**Exercise aim**
The copy should hold exactly the lines below from the one that contains "(209, 468) = (97, 282): blue" through the one that contains "(247, 333) = (387, 152): none" and nothing else, so no pictures.
BEGIN Material for this exercise
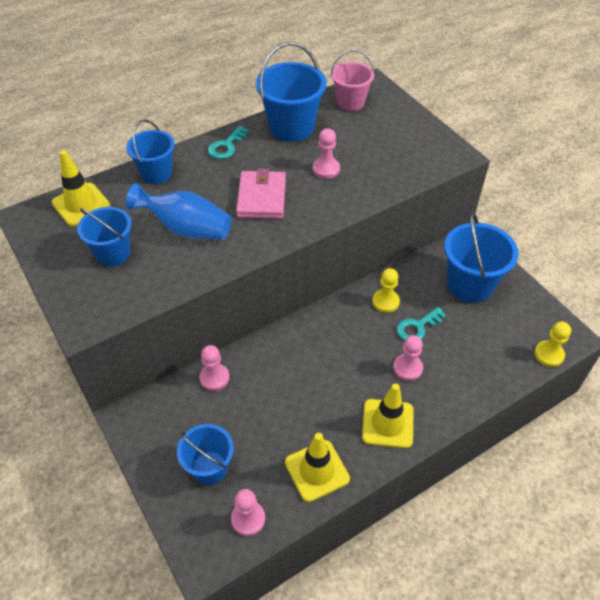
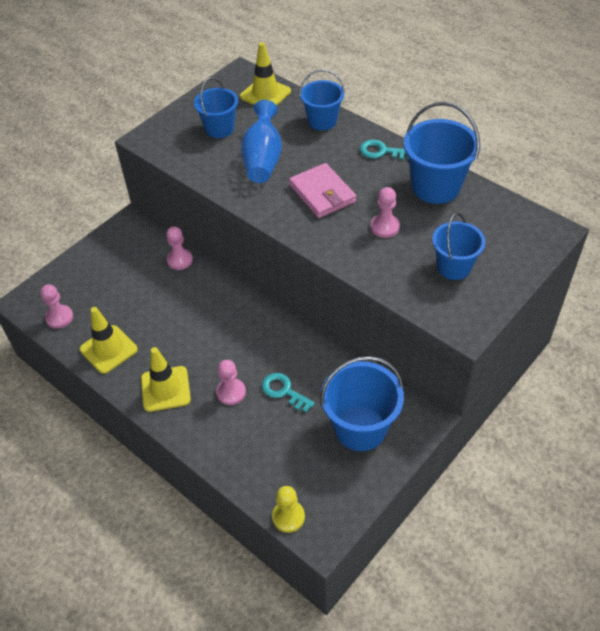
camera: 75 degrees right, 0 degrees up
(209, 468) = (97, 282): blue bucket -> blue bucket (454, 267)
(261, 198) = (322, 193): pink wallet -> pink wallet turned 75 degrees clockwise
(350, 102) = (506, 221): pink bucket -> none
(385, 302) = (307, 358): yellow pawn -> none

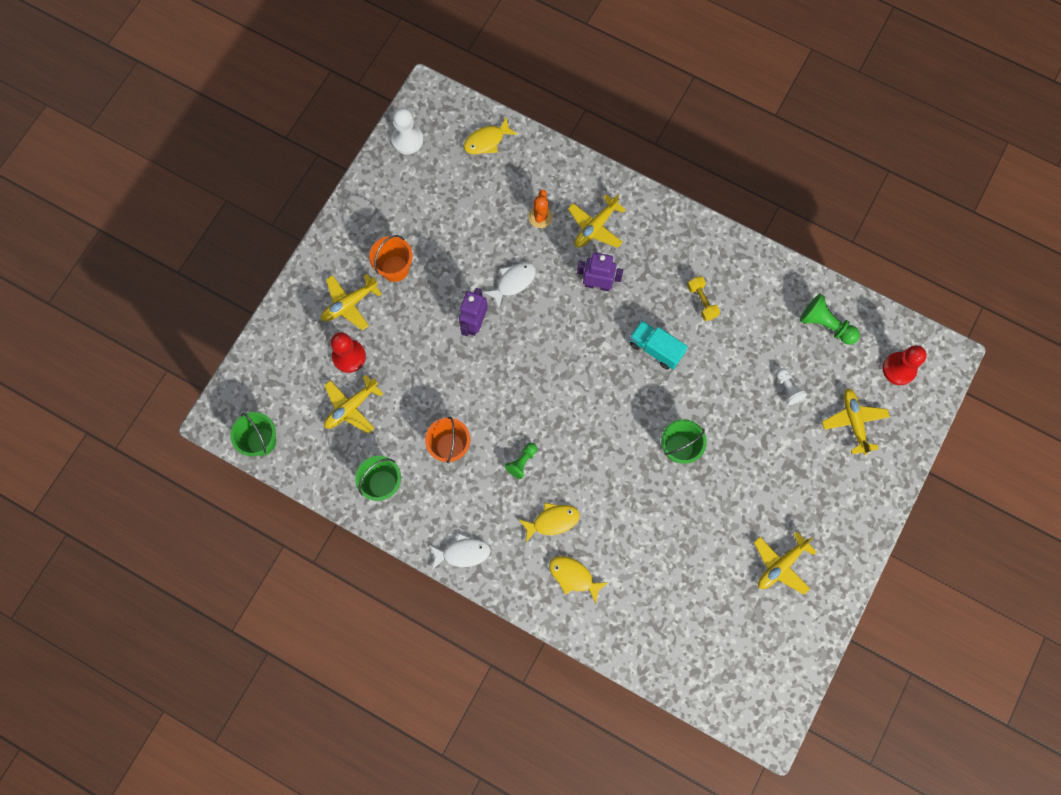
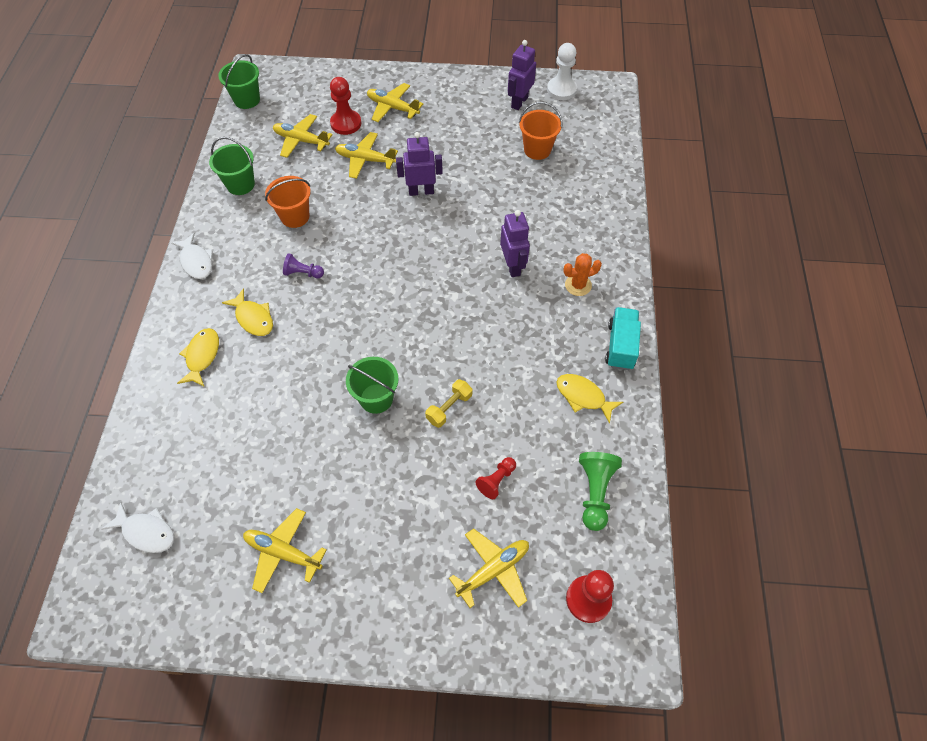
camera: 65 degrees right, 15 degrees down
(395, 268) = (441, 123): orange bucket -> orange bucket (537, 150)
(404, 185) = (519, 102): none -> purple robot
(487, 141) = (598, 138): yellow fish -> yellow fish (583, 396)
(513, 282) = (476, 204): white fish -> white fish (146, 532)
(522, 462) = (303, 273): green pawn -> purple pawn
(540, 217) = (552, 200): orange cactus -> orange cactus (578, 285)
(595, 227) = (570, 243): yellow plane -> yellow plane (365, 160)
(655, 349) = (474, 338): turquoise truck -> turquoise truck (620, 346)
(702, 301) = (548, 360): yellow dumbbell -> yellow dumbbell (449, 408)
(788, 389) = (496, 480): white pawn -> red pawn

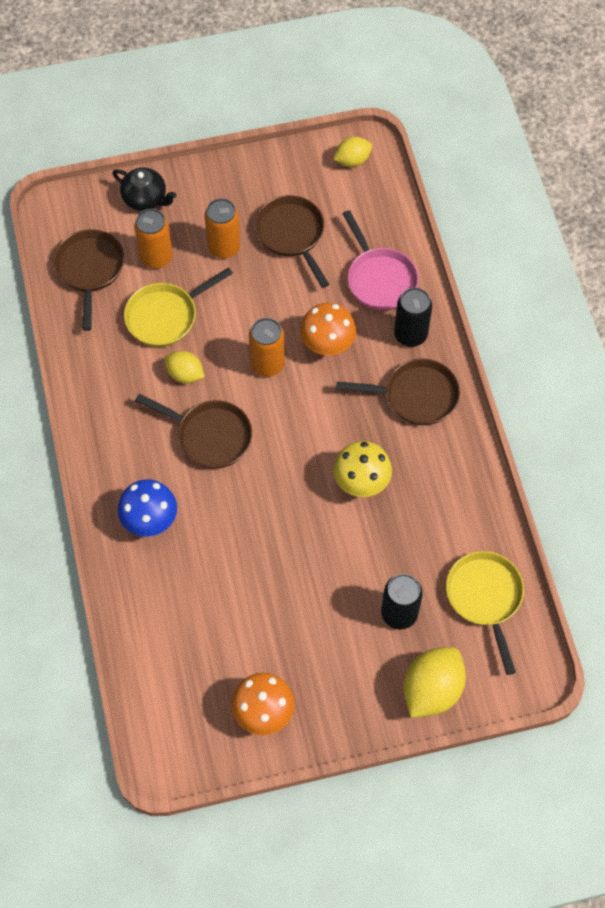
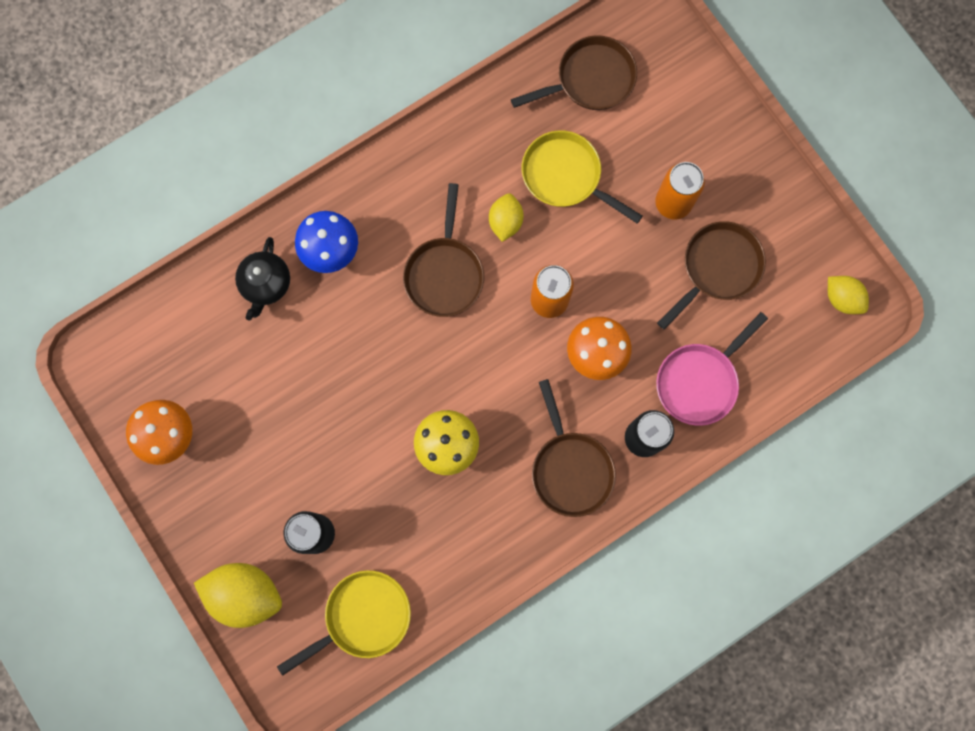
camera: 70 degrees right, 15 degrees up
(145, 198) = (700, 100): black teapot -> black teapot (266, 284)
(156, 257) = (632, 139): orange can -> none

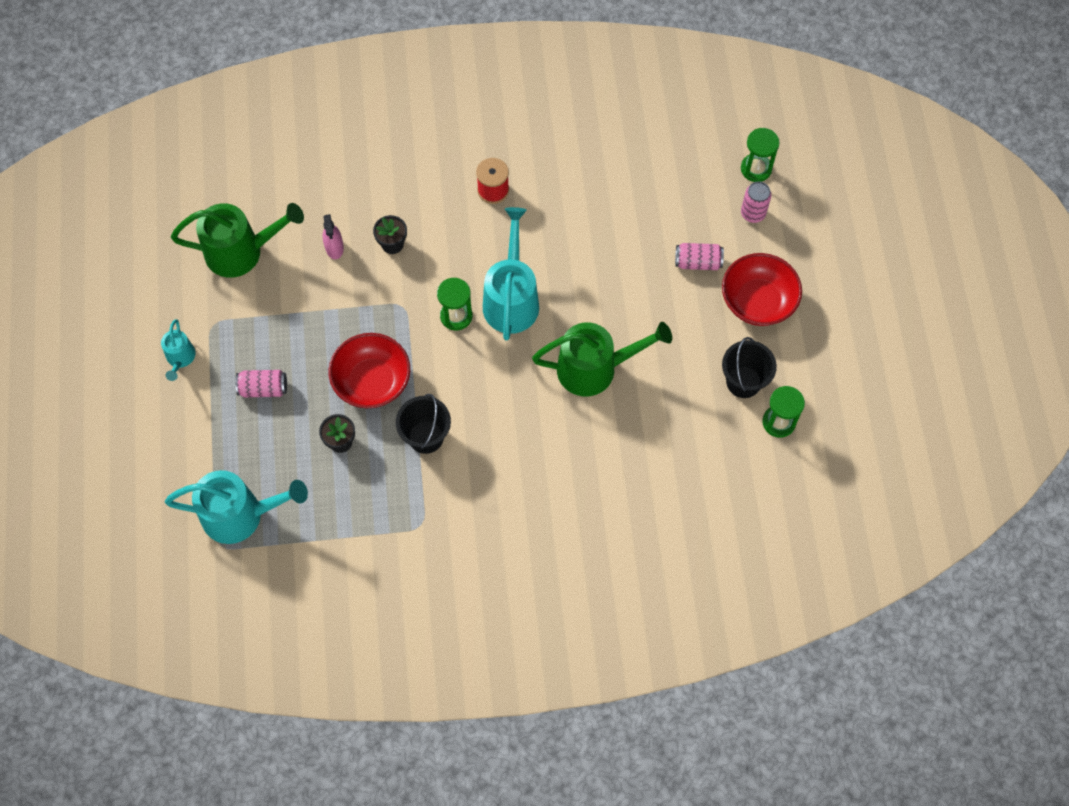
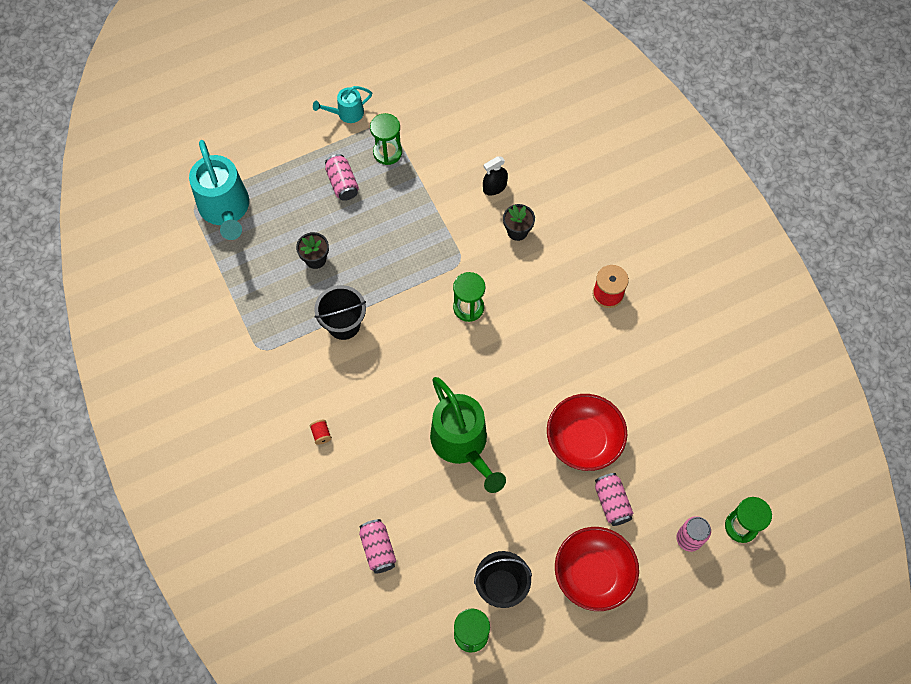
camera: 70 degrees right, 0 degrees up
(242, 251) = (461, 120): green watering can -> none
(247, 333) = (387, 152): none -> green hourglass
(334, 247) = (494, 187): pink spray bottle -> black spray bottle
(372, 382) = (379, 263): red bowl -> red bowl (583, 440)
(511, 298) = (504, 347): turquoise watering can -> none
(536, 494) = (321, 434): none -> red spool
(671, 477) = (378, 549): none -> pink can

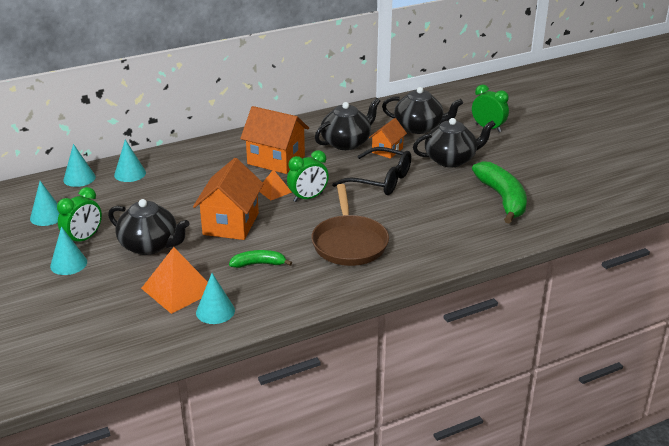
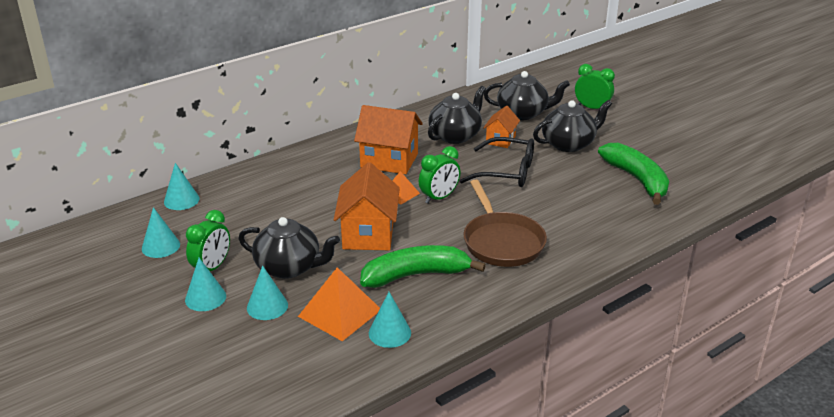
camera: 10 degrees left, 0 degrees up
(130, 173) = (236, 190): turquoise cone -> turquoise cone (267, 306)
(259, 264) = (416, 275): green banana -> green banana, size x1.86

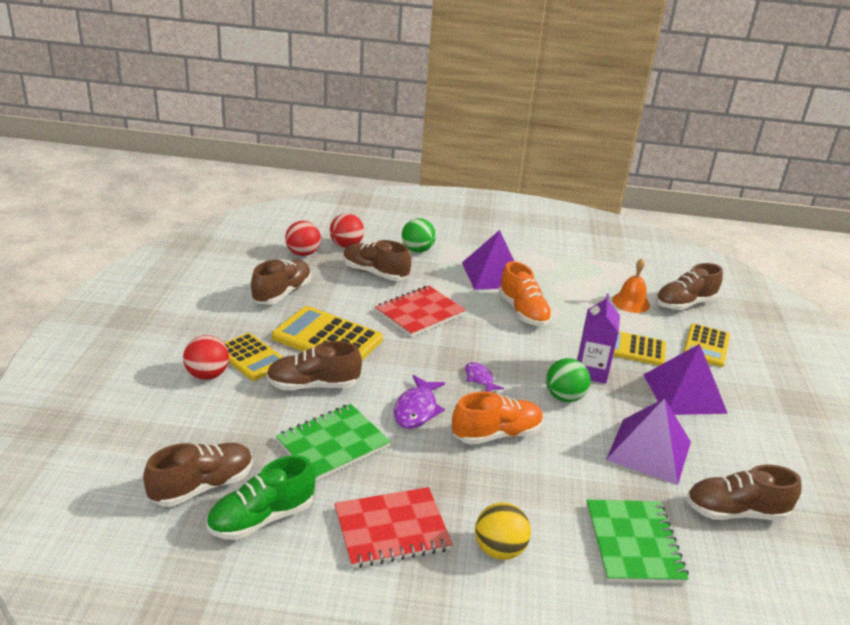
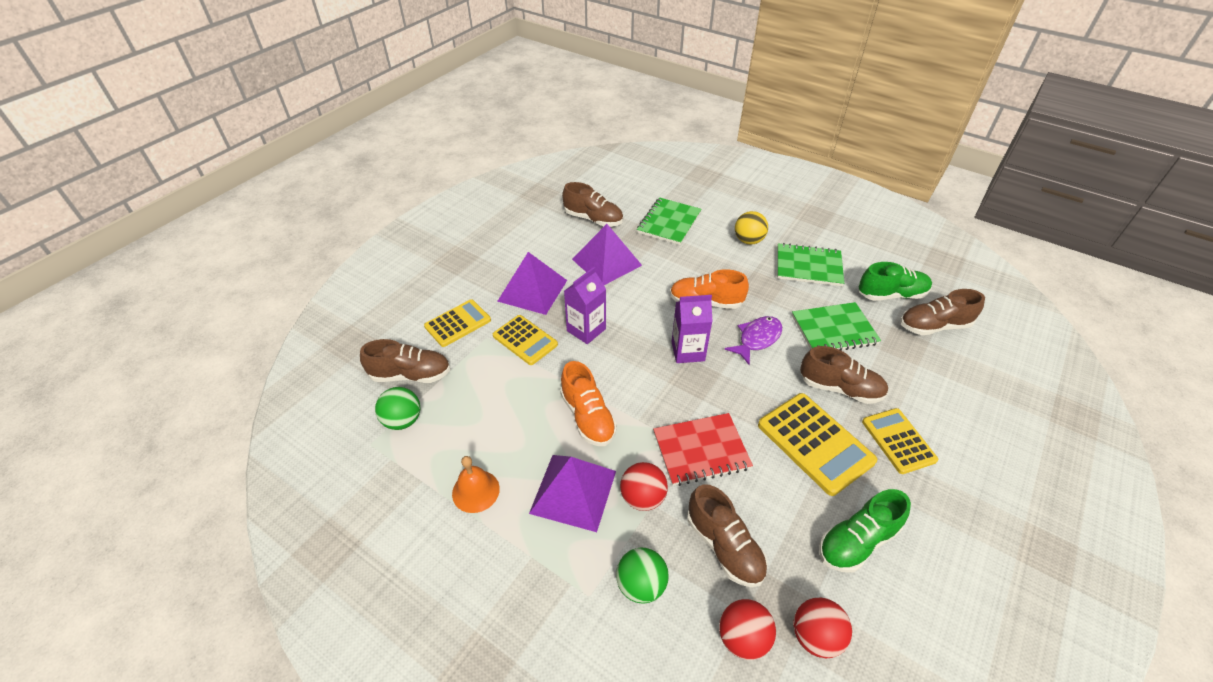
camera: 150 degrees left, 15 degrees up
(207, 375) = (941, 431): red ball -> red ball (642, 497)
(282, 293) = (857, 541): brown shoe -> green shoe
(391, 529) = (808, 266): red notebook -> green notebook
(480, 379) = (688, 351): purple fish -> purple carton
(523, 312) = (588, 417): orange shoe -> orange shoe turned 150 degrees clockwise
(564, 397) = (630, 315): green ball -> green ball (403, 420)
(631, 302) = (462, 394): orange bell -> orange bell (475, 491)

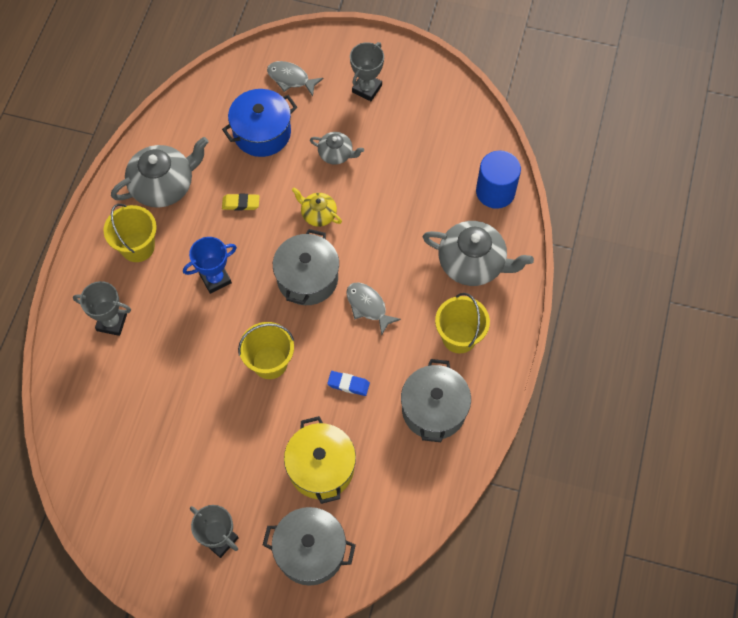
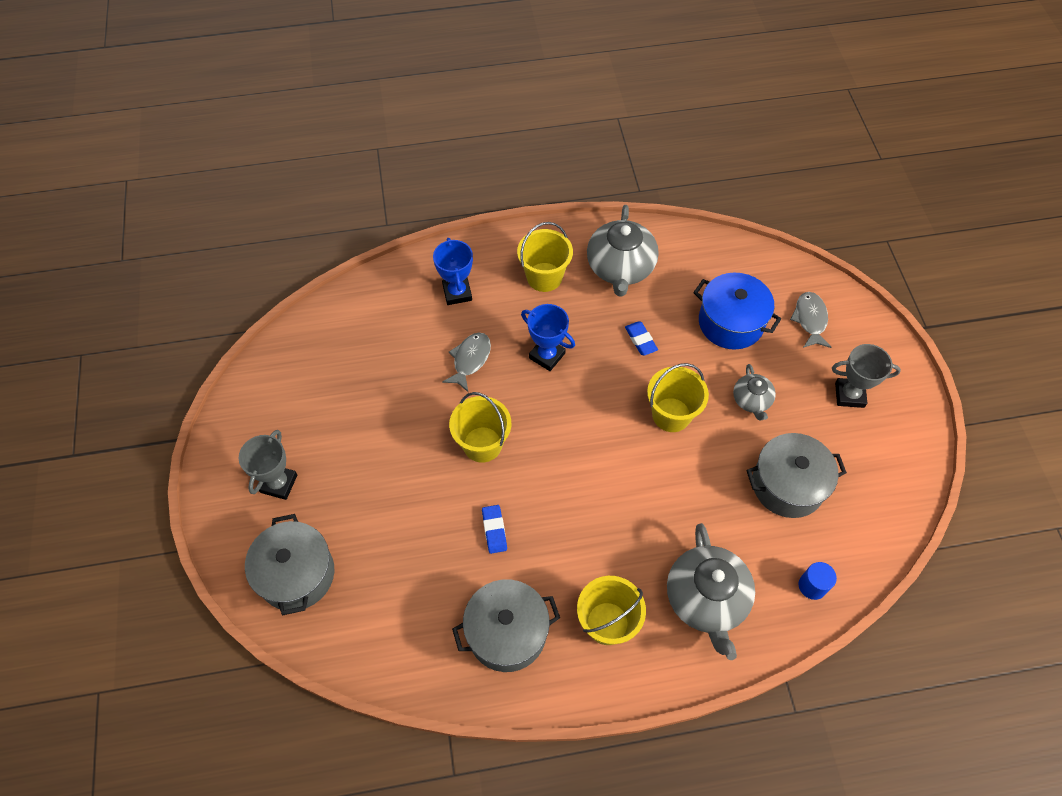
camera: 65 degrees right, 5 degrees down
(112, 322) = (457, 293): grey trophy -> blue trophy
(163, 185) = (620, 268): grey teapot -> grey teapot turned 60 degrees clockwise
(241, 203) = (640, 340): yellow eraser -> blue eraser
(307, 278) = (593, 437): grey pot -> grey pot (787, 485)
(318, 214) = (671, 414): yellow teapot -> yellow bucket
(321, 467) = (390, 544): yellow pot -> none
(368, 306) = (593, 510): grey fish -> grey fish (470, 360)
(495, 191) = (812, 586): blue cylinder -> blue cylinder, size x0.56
END Material for this exercise
**Solution below**
(209, 468) = (97, 282): blue bucket -> blue bucket (454, 267)
(261, 198) = (322, 193): pink wallet -> pink wallet turned 75 degrees clockwise
(350, 102) = (506, 221): pink bucket -> none
(385, 302) = (307, 358): yellow pawn -> none

camera: 65 degrees right, 15 degrees down
(395, 268) = (441, 123): orange bucket -> orange bucket (537, 150)
(404, 185) = (519, 102): none -> purple robot
(487, 141) = (598, 138): yellow fish -> yellow fish (583, 396)
(513, 282) = (476, 204): white fish -> white fish (146, 532)
(522, 462) = (303, 273): green pawn -> purple pawn
(540, 217) = (552, 200): orange cactus -> orange cactus (578, 285)
(595, 227) = (570, 243): yellow plane -> yellow plane (365, 160)
(655, 349) = (474, 338): turquoise truck -> turquoise truck (620, 346)
(702, 301) = (548, 360): yellow dumbbell -> yellow dumbbell (449, 408)
(788, 389) = (496, 480): white pawn -> red pawn

camera: 70 degrees right, 15 degrees up
(145, 198) = (700, 100): black teapot -> black teapot (266, 284)
(156, 257) = (632, 139): orange can -> none

camera: 70 degrees right, 0 degrees up
(242, 251) = (461, 120): green watering can -> none
(247, 333) = (387, 152): none -> green hourglass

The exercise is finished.